── Task inputs

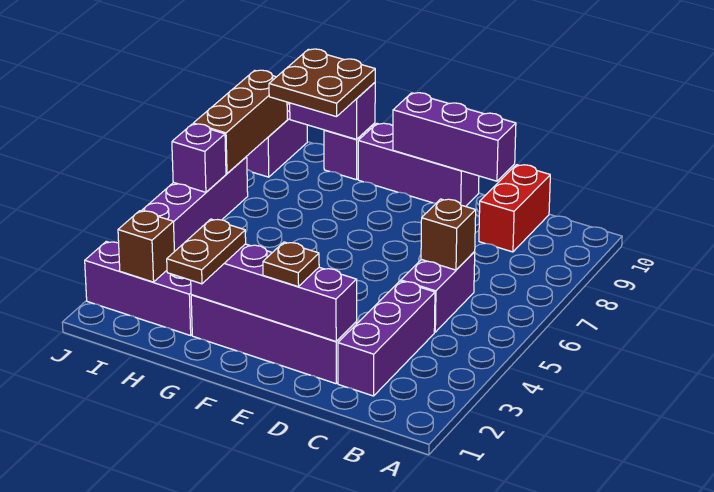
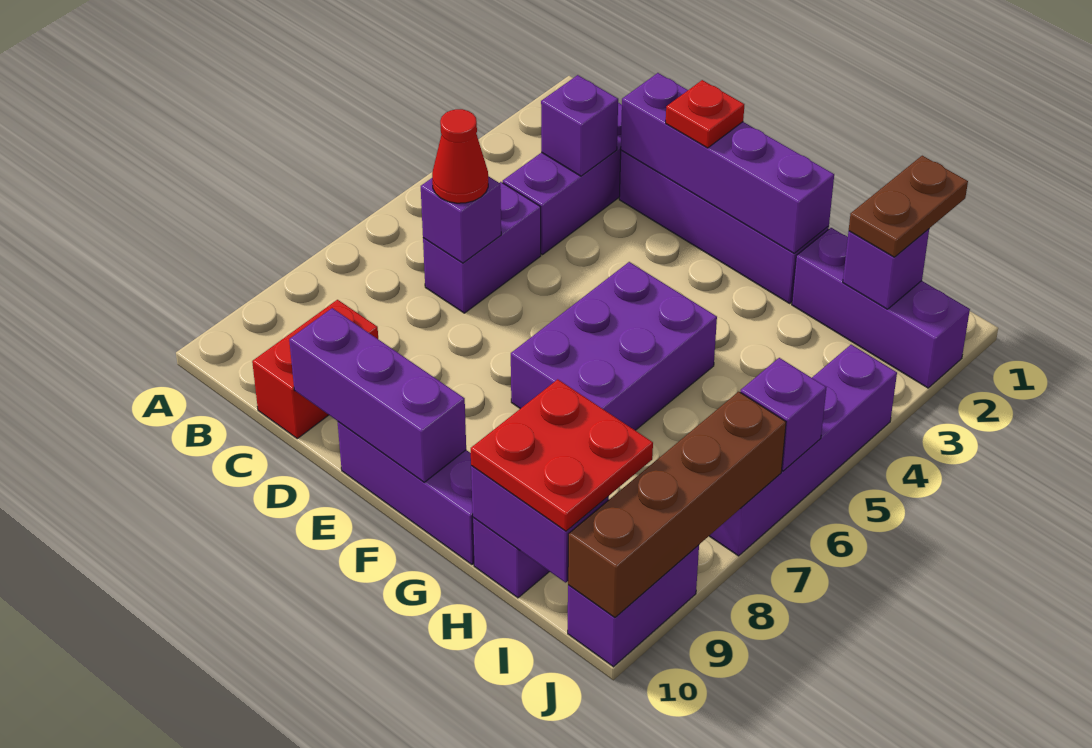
none -> purple brick C3 level 2
brown brick C6 level 2 -> purple brick C6 level 2
none -> red cone C6 level 3
brown plate E2 level 3 -> red plate E2 level 3
none -> purple brick F5:G7 level 1
brown plate G1:G2 level 3 -> brown plate I1:I2 level 3
brown plate H9:I10 level 3 -> red plate H9:I10 level 3
brown brick I2 level 2 -> purple brick I2 level 2
brown brick J7:J9 level 2 -> brown brick J7:J10 level 2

────

Every line of the listing above is to be set down verbatim, without the pictures.

none -> purple brick C3 level 2
brown brick C6 level 2 -> purple brick C6 level 2
none -> red cone C6 level 3
brown plate E2 level 3 -> red plate E2 level 3
none -> purple brick F5:G7 level 1
brown plate G1:G2 level 3 -> brown plate I1:I2 level 3
brown plate H9:I10 level 3 -> red plate H9:I10 level 3
brown brick I2 level 2 -> purple brick I2 level 2
brown brick J7:J9 level 2 -> brown brick J7:J10 level 2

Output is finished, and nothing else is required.